(Content revision data)
+ + +

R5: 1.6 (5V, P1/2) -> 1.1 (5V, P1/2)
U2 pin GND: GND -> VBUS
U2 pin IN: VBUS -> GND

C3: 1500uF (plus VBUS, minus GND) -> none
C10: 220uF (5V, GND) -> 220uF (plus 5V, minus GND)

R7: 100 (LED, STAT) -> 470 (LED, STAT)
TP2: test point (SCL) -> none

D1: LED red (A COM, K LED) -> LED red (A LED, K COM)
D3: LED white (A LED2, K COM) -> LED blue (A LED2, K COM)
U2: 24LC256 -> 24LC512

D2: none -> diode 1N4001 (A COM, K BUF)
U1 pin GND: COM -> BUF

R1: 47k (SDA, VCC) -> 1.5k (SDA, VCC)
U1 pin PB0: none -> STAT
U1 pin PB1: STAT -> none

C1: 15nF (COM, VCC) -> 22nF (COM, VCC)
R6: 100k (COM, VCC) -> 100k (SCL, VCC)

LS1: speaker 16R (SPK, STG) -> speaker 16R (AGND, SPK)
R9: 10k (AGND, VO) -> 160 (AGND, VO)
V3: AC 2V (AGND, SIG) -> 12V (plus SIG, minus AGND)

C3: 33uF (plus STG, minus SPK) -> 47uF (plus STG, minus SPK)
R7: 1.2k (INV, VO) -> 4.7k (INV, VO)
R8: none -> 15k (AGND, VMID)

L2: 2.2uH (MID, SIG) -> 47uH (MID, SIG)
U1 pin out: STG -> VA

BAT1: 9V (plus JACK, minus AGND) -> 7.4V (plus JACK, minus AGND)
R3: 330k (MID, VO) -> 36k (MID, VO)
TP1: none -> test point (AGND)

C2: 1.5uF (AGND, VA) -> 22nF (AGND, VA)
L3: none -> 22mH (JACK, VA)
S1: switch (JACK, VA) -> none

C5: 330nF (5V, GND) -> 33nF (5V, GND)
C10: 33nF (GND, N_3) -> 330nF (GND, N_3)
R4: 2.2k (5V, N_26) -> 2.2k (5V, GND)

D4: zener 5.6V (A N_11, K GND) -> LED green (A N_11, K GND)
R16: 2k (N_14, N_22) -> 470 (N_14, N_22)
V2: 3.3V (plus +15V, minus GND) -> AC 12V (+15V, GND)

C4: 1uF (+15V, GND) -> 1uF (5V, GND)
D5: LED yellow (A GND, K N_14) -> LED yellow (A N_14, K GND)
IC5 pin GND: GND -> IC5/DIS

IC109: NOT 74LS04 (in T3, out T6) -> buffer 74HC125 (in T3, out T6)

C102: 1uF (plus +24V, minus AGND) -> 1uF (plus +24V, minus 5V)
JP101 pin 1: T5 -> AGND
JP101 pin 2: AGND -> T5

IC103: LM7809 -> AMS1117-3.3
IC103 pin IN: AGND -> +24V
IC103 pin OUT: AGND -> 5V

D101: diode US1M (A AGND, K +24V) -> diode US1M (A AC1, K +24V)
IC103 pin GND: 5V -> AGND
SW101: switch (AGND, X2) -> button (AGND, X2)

+ + +

Collect the complete line wherever the string "switch" appears in the records.

> _Your response_
S1: switch (JACK, VA) -> none
SW101: switch (AGND, X2) -> button (AGND, X2)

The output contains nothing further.